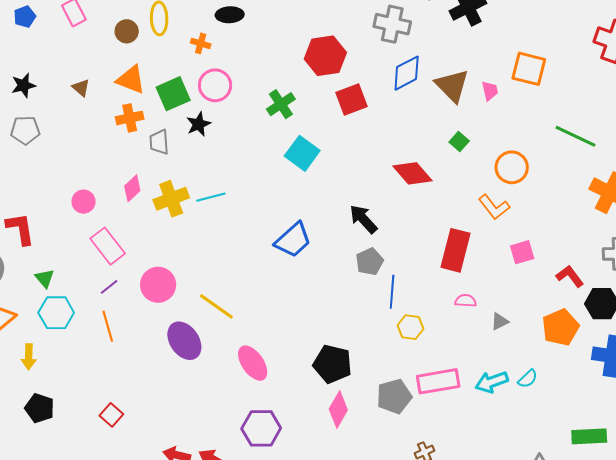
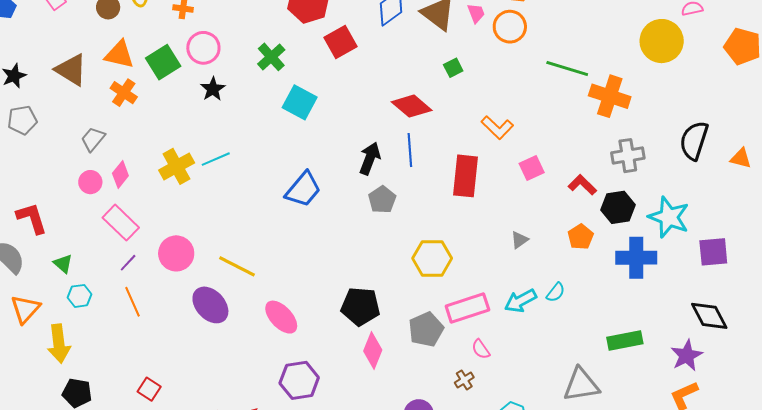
brown triangle: (81, 88) -> (71, 70), size x1.8
orange cross: (130, 118) -> (124, 93), turned -36
black star: (199, 124) -> (213, 89), moved
green line: (576, 136) -> (567, 69), moved
gray trapezoid: (159, 142) -> (93, 139), moved, turned 52
green square: (459, 142) -> (453, 68), turned 30
orange circle: (512, 167) -> (510, 27), moved
pink diamond: (132, 188) -> (120, 175), moved
black arrow: (363, 219) -> (370, 158), turned 72
blue line: (392, 292) -> (410, 150), moved
pink semicircle: (466, 301) -> (481, 349), moved, turned -120
cyan hexagon: (56, 313) -> (80, 296), size x0.7
yellow hexagon: (411, 327) -> (432, 258), size x1.5
orange pentagon: (560, 327) -> (581, 237), size x0.7
yellow arrow: (29, 357) -> (59, 344), size x1.5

• • • • • • •

Required action: Everything from the line containing "black arrow: (363, 219)" to the end of the records must be written out exactly; include both of those lines and no others.

Solution:
black arrow: (363, 219) -> (370, 158), turned 72
blue line: (392, 292) -> (410, 150), moved
pink semicircle: (466, 301) -> (481, 349), moved, turned -120
cyan hexagon: (56, 313) -> (80, 296), size x0.7
yellow hexagon: (411, 327) -> (432, 258), size x1.5
orange pentagon: (560, 327) -> (581, 237), size x0.7
yellow arrow: (29, 357) -> (59, 344), size x1.5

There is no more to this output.